[Geometric shape edit sequences]
---
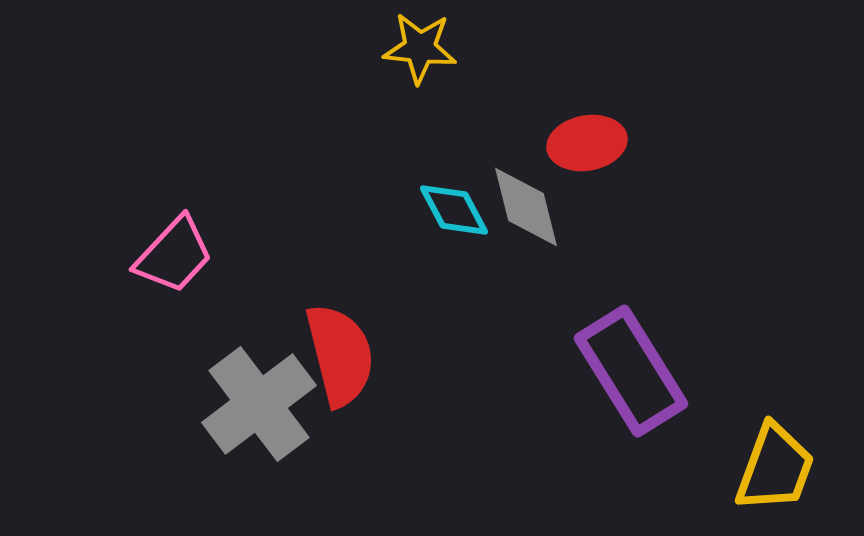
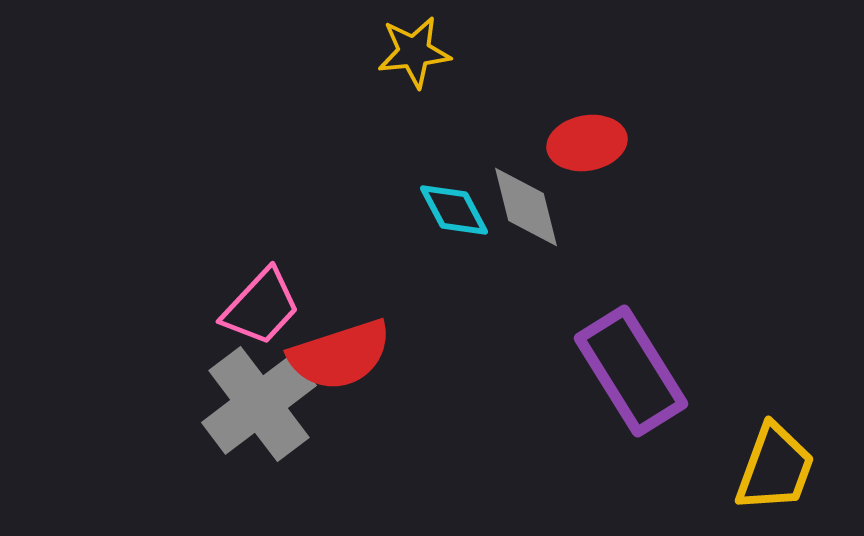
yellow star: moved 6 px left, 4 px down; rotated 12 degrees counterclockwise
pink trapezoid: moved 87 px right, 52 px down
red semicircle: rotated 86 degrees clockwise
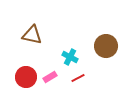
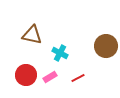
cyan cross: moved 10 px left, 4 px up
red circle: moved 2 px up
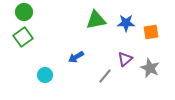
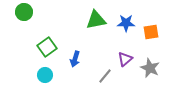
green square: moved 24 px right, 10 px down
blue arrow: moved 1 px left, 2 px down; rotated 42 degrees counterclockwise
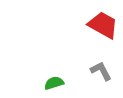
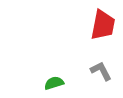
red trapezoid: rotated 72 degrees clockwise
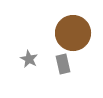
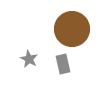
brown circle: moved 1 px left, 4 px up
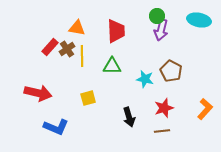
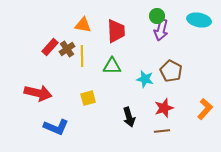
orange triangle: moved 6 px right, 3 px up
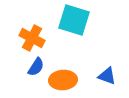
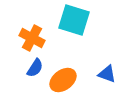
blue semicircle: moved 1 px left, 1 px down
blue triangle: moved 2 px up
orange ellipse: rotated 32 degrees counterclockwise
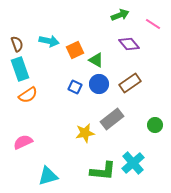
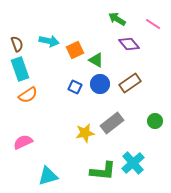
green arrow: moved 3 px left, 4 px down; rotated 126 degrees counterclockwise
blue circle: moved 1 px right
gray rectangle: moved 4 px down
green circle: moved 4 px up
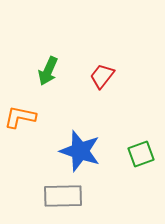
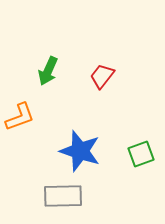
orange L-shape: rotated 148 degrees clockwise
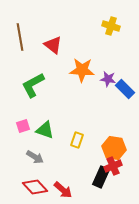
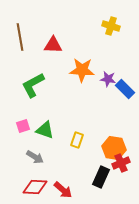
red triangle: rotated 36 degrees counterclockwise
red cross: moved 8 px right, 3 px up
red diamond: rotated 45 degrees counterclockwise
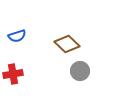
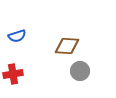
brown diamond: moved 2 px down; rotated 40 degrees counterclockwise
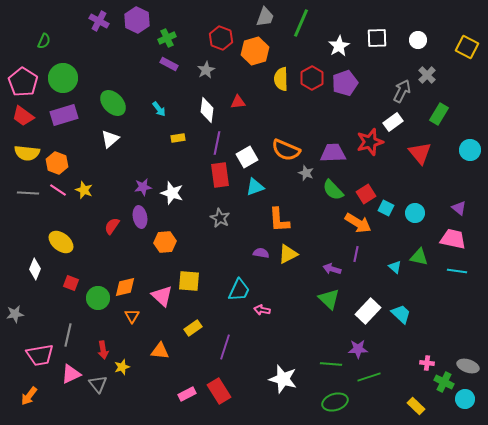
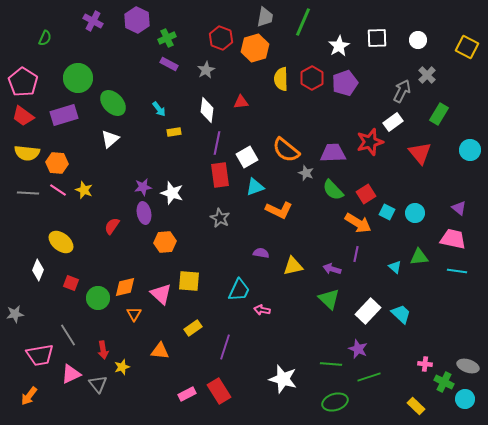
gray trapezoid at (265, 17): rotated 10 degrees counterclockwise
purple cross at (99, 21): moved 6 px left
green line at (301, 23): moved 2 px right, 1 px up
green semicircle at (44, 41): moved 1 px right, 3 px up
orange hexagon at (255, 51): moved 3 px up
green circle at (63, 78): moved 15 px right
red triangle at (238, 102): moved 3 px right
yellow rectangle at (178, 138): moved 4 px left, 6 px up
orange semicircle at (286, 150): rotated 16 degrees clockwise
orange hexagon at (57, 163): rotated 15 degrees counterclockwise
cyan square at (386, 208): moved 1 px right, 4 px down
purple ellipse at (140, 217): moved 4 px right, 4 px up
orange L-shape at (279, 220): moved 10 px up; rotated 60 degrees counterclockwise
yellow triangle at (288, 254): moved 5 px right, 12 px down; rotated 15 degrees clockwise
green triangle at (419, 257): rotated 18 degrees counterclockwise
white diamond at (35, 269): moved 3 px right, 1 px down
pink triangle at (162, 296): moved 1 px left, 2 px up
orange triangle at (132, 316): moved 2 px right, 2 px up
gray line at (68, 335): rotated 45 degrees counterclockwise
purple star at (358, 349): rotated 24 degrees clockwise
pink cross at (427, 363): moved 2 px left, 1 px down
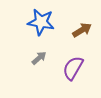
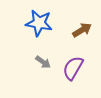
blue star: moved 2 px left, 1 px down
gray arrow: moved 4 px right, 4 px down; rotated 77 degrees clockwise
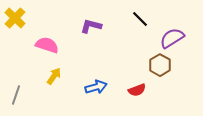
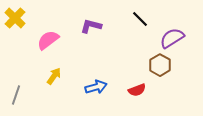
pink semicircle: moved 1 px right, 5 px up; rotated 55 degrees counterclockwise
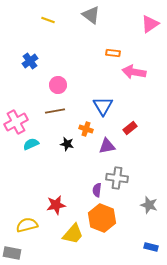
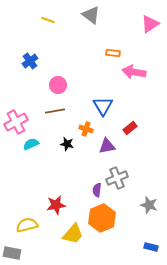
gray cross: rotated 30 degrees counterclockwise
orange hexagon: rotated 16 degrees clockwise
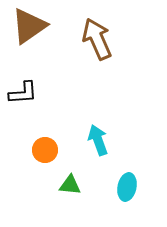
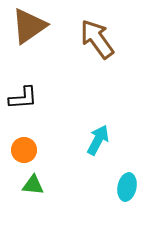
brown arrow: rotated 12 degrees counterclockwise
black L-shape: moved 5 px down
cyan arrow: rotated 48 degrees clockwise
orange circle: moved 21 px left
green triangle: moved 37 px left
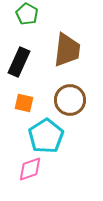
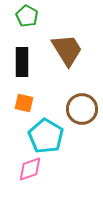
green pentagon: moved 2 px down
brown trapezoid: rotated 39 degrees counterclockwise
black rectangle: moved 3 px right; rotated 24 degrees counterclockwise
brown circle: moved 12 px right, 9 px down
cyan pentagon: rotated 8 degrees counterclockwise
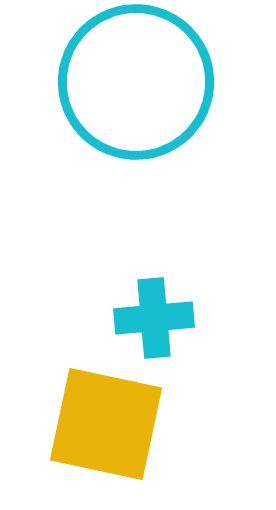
---
Problem requirements
Without the pictures, set down the lines above from the line with "blue triangle: moved 2 px up" up to and including the line with "red diamond: rotated" exactly as they stand.

Task response
blue triangle: moved 2 px up
orange ellipse: rotated 32 degrees counterclockwise
green arrow: moved 3 px left, 4 px down; rotated 126 degrees counterclockwise
blue circle: moved 1 px right
gray rectangle: moved 4 px down
green circle: moved 4 px up
orange L-shape: rotated 148 degrees clockwise
red triangle: rotated 36 degrees counterclockwise
red cross: moved 8 px right, 3 px up
red diamond: rotated 45 degrees counterclockwise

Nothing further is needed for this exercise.